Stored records

################

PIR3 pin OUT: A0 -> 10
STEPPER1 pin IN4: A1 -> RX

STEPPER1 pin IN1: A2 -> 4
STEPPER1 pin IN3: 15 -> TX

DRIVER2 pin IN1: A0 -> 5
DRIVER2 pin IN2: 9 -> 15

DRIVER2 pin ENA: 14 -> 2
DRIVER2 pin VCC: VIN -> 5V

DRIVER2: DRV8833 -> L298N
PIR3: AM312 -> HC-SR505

################

All records above are to be returned exactly as given.

PIR3 pin OUT: A0 -> 10
STEPPER1 pin IN4: A1 -> RX

STEPPER1 pin IN1: A2 -> 4
STEPPER1 pin IN3: 15 -> TX

DRIVER2 pin IN1: A0 -> 5
DRIVER2 pin IN2: 9 -> 15

DRIVER2 pin ENA: 14 -> 2
DRIVER2 pin VCC: VIN -> 5V

DRIVER2: DRV8833 -> L298N
PIR3: AM312 -> HC-SR505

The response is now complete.